Data items
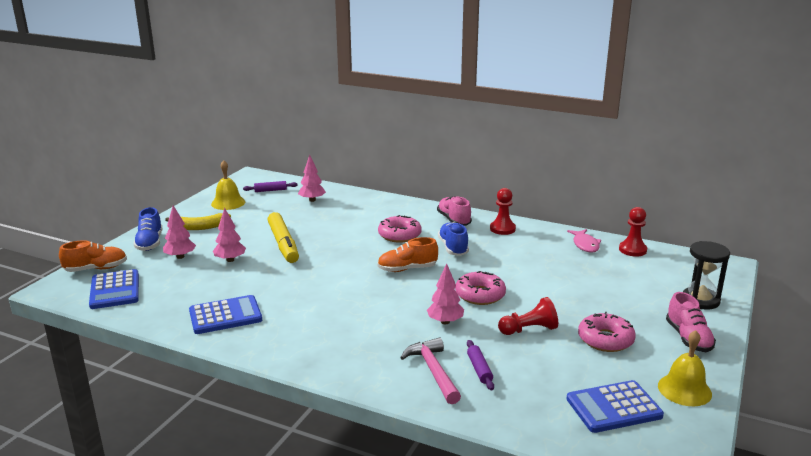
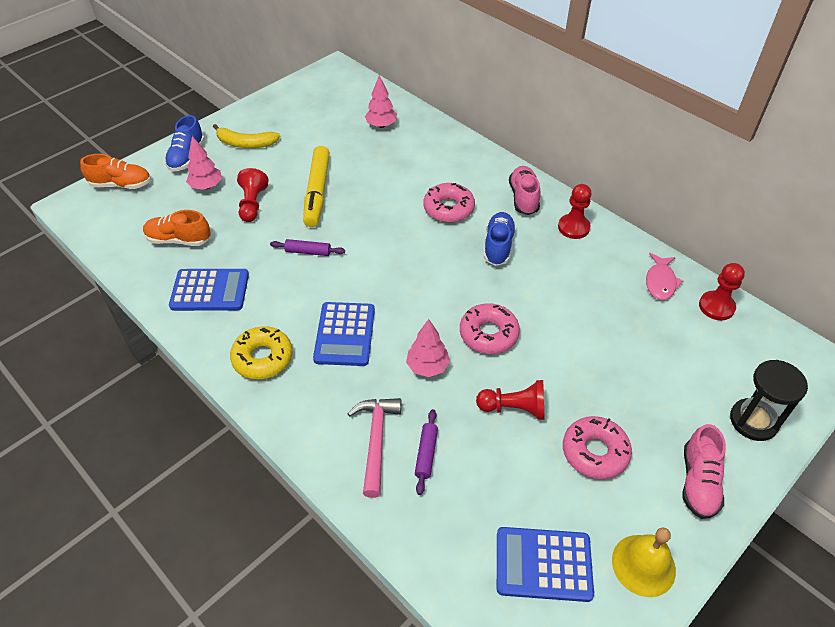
camera: 20 degrees right, 25 degrees up
(115, 290) = (125, 222): blue calculator -> blue calculator (345, 334)
(228, 203) = (291, 109): yellow bell -> none
(230, 260) = (252, 204): pink tree -> red pawn
(270, 190) = (344, 98): purple rolling pin -> purple rolling pin (308, 252)
(301, 345) = (262, 358): none -> yellow donut
(407, 269) = (429, 268): orange shoe -> orange shoe (179, 240)

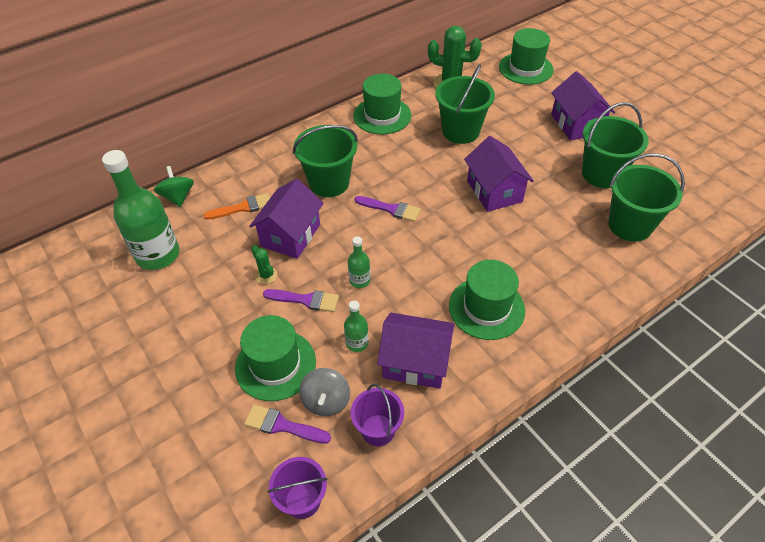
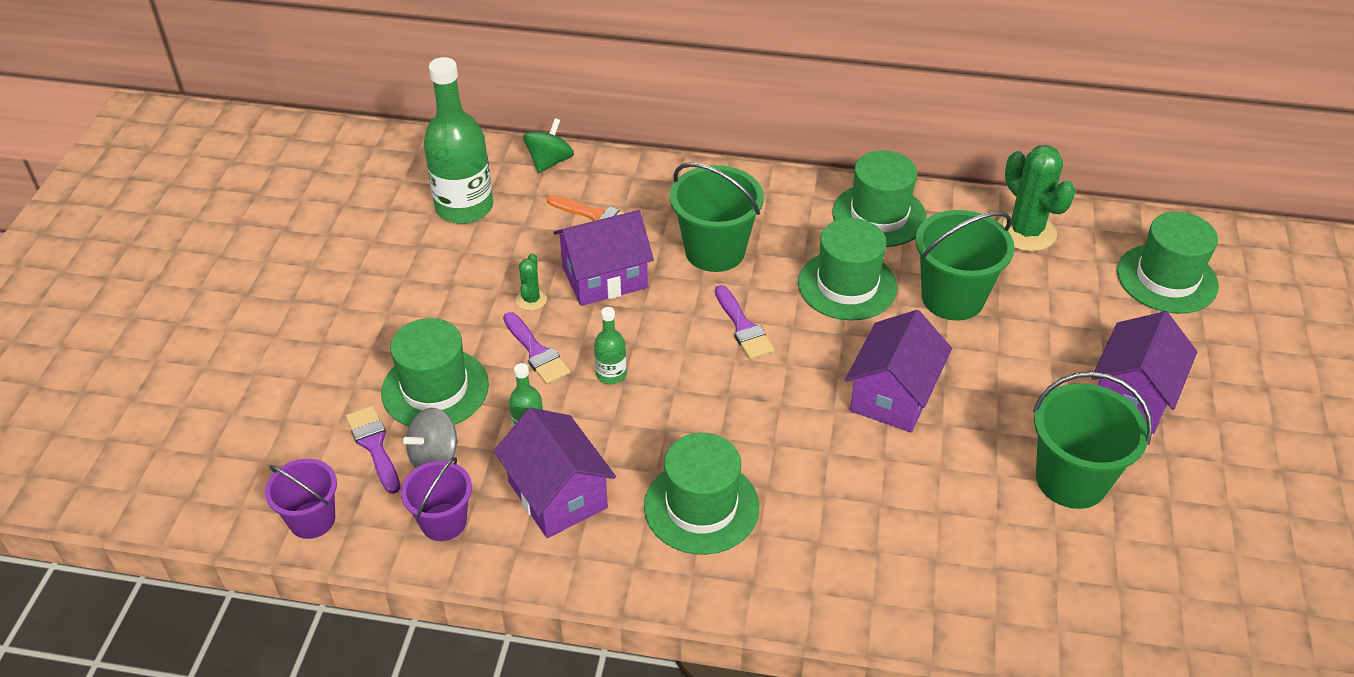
camera: 45 degrees right, 5 degrees down
(410, 156) = (847, 285): none -> green hat
(630, 225) = (1014, 564): green bucket -> none

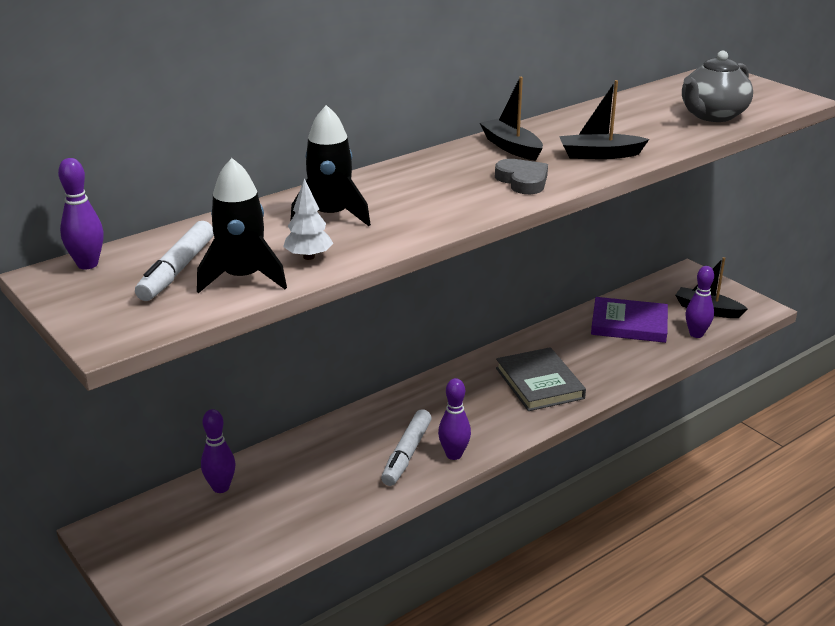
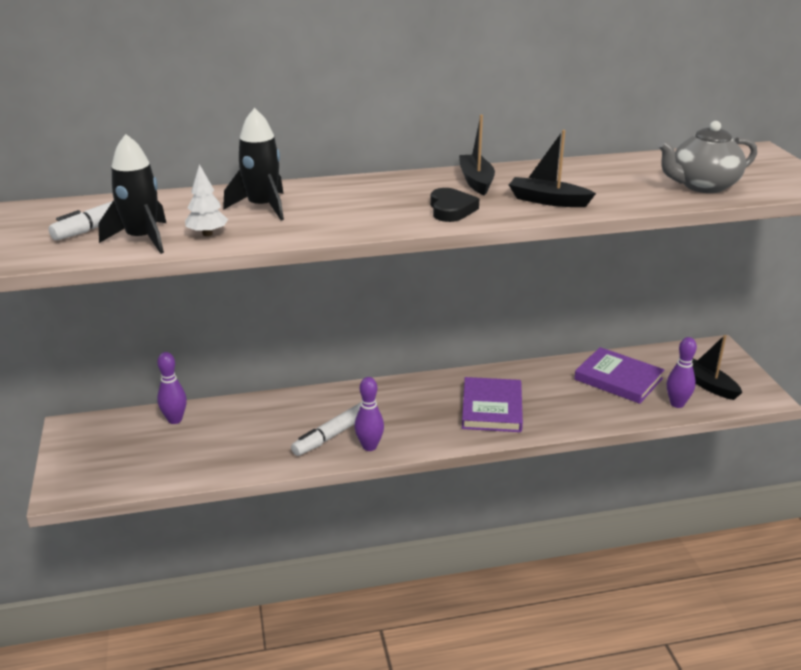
camera: 25 degrees right, 0 degrees up
(87, 264) = (53, 207): purple bowling pin -> none
(522, 181) = (451, 209): grey heart -> black heart
(539, 383) = (492, 408): grey book -> purple book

- Work request -
Look above for the line containing "camera: 25 degrees right, 0 degrees up", then transcribe it and all lines after it through the last, exactly and with nothing else.

- Answer section -
camera: 25 degrees right, 0 degrees up
(87, 264) = (53, 207): purple bowling pin -> none
(522, 181) = (451, 209): grey heart -> black heart
(539, 383) = (492, 408): grey book -> purple book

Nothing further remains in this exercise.